(Dataset items)
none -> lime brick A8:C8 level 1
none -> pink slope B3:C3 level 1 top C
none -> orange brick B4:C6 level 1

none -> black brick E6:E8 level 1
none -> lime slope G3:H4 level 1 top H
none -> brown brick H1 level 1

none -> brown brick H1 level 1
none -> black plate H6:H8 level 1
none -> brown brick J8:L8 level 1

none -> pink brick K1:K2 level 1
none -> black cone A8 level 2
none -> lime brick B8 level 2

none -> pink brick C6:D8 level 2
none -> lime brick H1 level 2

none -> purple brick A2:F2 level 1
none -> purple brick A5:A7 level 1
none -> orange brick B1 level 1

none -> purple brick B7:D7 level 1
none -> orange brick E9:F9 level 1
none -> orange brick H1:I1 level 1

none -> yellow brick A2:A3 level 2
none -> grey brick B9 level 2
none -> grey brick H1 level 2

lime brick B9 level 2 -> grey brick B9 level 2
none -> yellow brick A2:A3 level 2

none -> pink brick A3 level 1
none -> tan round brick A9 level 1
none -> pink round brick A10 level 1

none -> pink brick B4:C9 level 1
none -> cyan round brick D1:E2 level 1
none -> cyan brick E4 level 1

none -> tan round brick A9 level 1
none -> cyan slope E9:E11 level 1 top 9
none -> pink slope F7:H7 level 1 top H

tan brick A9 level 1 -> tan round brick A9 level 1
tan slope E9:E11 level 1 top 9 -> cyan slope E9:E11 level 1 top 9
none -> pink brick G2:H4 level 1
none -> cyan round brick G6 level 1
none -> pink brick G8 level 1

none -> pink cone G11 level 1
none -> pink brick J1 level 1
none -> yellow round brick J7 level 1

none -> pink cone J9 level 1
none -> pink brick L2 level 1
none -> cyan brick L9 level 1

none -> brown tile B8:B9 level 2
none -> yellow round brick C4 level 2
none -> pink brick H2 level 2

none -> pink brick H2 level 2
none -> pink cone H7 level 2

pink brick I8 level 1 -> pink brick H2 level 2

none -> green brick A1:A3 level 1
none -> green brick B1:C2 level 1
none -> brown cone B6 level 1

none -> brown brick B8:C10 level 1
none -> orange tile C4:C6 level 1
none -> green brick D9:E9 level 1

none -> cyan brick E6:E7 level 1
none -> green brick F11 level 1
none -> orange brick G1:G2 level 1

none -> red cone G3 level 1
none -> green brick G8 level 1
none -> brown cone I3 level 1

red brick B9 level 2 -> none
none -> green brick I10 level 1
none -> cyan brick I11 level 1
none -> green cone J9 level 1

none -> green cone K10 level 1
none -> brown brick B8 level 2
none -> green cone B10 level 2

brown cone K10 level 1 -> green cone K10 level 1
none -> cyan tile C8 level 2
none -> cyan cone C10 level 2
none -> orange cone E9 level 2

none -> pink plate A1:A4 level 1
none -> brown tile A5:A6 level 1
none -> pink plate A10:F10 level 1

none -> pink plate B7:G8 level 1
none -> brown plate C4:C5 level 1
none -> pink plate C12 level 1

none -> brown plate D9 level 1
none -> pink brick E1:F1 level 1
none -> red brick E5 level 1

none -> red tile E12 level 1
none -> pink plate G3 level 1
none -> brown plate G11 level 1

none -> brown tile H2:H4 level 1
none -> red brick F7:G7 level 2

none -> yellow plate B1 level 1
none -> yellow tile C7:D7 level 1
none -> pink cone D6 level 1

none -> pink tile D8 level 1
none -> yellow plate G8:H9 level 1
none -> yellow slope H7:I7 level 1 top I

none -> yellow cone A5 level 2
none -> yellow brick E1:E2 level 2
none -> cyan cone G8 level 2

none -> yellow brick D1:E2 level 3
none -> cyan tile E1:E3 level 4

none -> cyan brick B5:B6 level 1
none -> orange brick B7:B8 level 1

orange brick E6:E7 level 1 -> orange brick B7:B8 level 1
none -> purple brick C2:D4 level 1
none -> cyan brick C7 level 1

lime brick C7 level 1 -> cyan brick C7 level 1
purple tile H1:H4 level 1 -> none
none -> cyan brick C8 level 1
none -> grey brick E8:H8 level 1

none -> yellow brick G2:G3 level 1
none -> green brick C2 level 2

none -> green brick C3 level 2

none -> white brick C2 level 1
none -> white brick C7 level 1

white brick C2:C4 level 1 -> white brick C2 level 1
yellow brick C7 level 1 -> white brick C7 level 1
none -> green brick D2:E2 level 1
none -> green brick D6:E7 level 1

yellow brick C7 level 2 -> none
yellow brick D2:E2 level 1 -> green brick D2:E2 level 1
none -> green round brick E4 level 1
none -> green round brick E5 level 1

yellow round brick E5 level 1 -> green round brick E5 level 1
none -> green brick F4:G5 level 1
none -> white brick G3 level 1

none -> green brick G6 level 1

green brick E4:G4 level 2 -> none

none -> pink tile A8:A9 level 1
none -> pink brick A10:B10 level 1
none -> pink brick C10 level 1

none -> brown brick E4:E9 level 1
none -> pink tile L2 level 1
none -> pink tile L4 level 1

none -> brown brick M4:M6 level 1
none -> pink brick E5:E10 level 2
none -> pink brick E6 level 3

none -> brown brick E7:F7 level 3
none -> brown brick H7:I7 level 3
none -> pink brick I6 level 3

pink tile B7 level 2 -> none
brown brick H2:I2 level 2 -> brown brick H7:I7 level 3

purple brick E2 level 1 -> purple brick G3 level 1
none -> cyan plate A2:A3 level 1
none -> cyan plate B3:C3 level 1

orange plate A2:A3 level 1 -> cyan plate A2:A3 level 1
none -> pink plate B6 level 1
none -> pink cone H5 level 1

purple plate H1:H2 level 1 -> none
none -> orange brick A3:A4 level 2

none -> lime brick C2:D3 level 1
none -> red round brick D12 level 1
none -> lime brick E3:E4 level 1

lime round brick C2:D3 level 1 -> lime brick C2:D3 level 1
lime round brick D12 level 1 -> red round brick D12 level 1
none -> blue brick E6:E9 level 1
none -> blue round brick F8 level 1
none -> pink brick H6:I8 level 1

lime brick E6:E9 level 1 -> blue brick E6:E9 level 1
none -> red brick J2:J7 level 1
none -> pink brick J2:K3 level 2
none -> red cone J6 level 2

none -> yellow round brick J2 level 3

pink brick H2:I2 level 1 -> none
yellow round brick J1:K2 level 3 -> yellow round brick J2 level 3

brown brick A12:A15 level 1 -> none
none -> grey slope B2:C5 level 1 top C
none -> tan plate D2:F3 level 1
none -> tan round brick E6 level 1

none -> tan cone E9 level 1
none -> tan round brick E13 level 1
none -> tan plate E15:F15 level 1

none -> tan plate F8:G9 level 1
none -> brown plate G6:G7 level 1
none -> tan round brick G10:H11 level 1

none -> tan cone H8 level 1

(Work required) Out of the data above, give again only the lines starting at the one holding "purple tile H1:H4 level 1 -> none" and ending at the one holding "white brick C2:C4", unchanged.

(Response)
purple tile H1:H4 level 1 -> none
none -> cyan brick C8 level 1
none -> grey brick E8:H8 level 1

none -> yellow brick G2:G3 level 1
none -> green brick C2 level 2

none -> green brick C3 level 2

none -> white brick C2 level 1
none -> white brick C7 level 1

white brick C2:C4 level 1 -> white brick C2 level 1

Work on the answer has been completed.